> _WHAT YOU NEED TO DO_
Word for word, restate the lines of the data below between those holding "R3: 1.8k (GND, VA) -> 1.8k (VA, X2)" and "Q1: NPN TIP120", inclusive; pictures do not belong in the copy.

> _EXERCISE INPUTS_
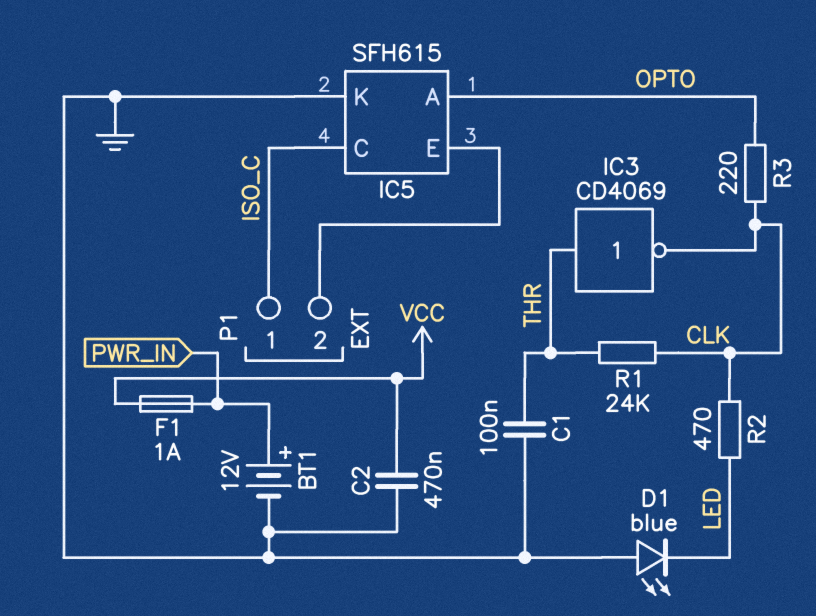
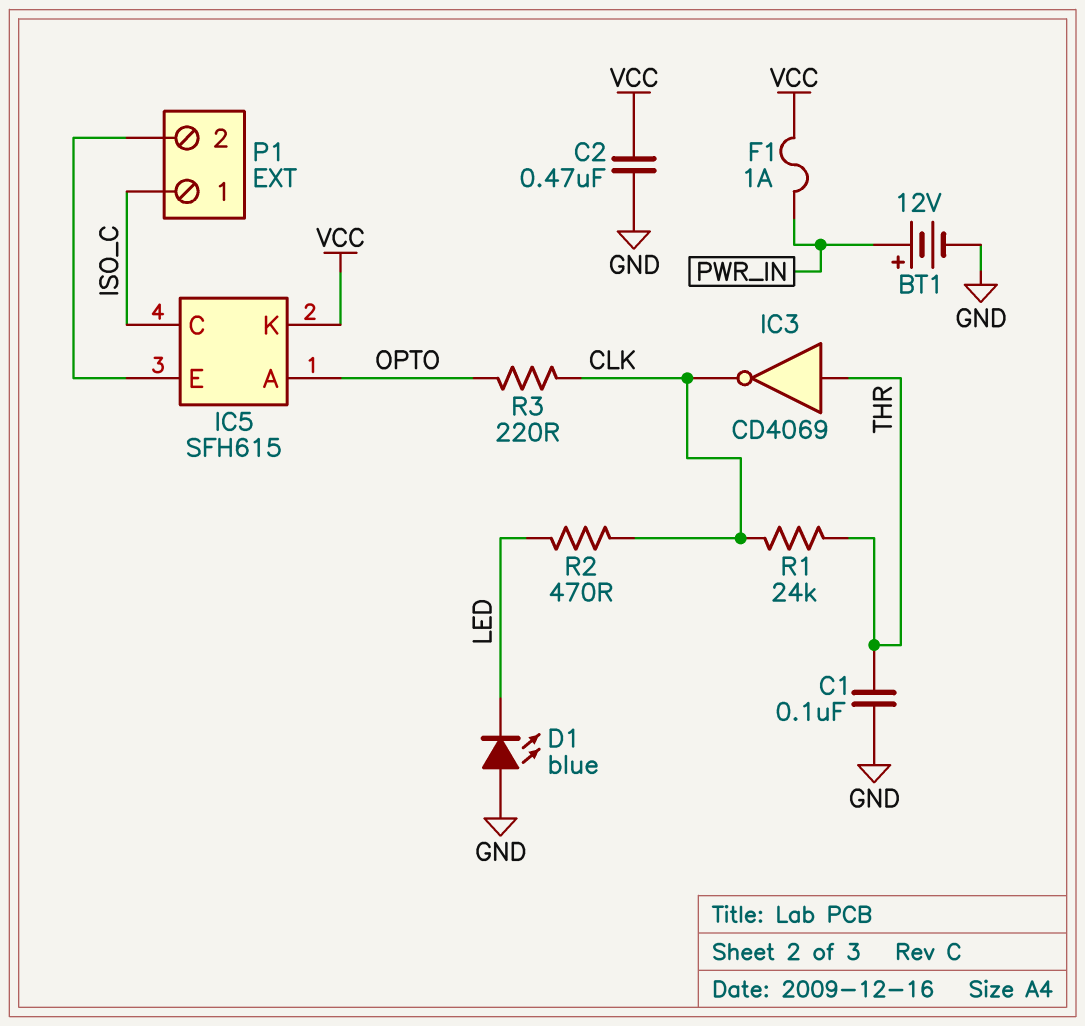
IC5 pin K: GND -> VCC

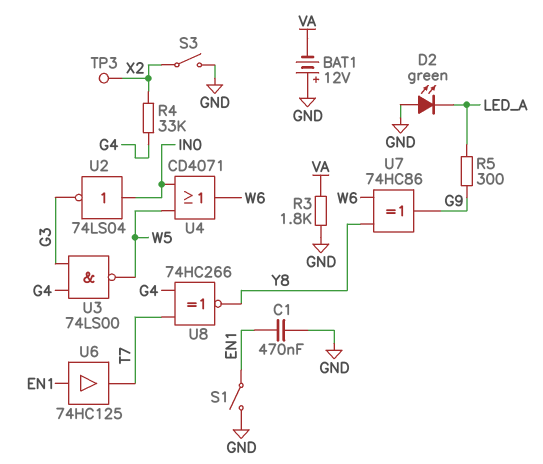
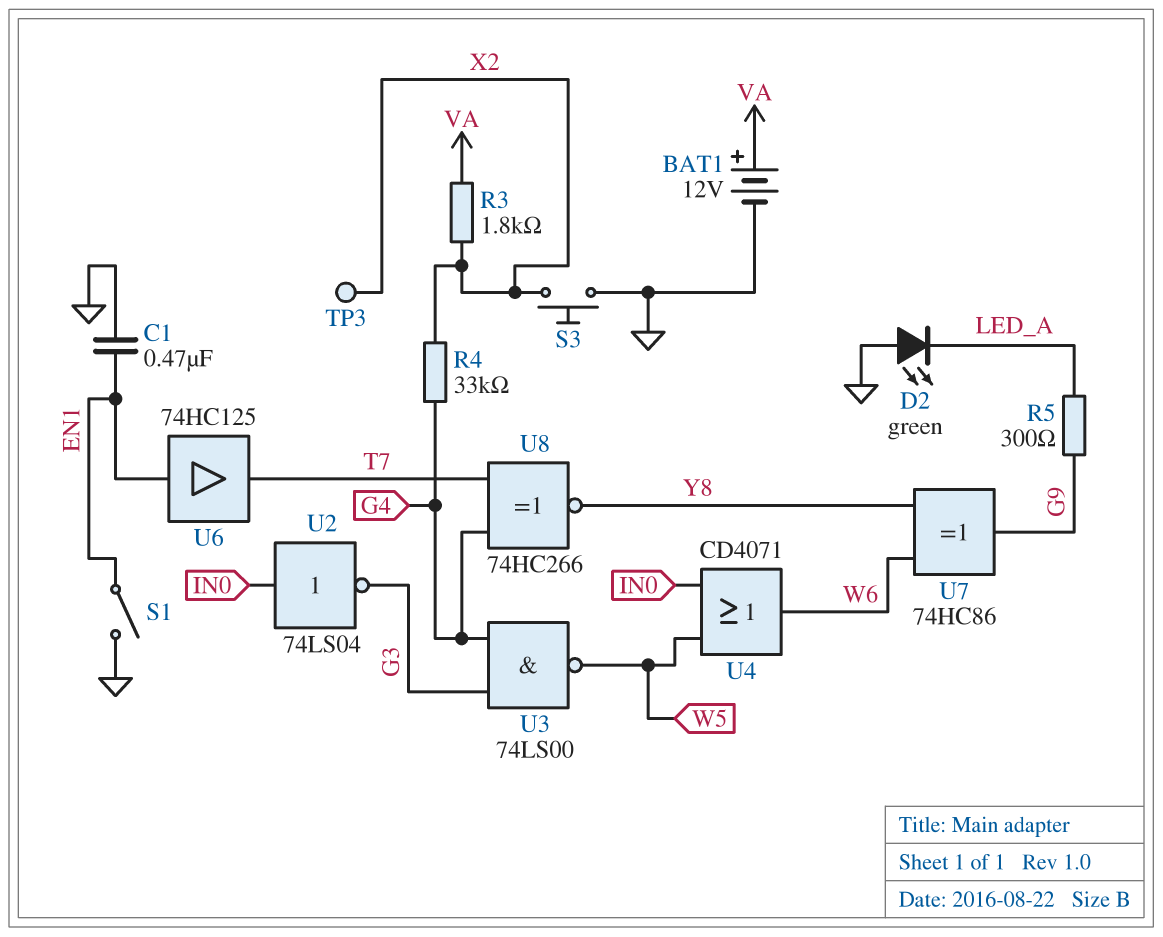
BAT1: 12V (plus GND, minus VA) -> 12V (plus VA, minus GND)
R3: 1.8k (GND, VA) -> 1.8k (VA, X2)
S3: switch (GND, X2) -> button (GND, X2)

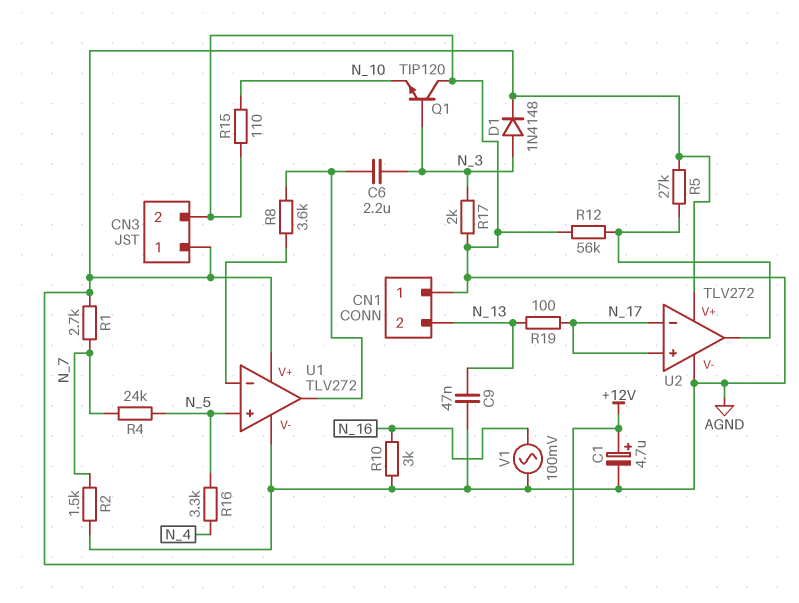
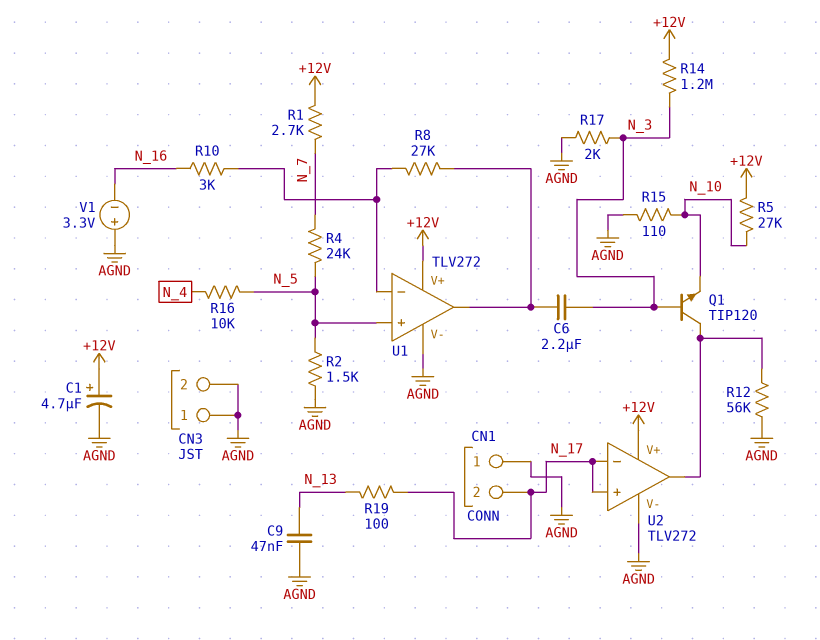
CN1 pin 2: N_13 -> N_17
CN3 pin 1: +12V -> AGND
D1: diode 1N4148 (A N_3, K +12V) -> none
Q1: NPN TIP120 (B N_3, C AGND, E N_10) -> NPN TIP120 (B N_3, C U2/out, E N_10)
R2: 1.5k (AGND, N_7) -> 1.5k (AGND, N_5)
R5: 27k (+12V, U2/out) -> 27k (+12V, N_10)
R8: 3.6k (U1/in-, U1/out) -> 27k (U1/in-, U1/out)
R10: 3k (AGND, N_16) -> 3k (N_16, U1/in-)
R14: none -> 1.2M (+12V, N_3)
R16: 3.3k (N_4, N_5) -> 10k (N_4, N_5)
V1: AC 100mV (AGND, N_16) -> 3.3V (plus AGND, minus N_16)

> _WRITTEN ANSWER_
R3: 1.8k (GND, VA) -> 1.8k (VA, X2)
S3: switch (GND, X2) -> button (GND, X2)

CN1 pin 2: N_13 -> N_17
CN3 pin 1: +12V -> AGND
D1: diode 1N4148 (A N_3, K +12V) -> none
Q1: NPN TIP120 (B N_3, C AGND, E N_10) -> NPN TIP120 (B N_3, C U2/out, E N_10)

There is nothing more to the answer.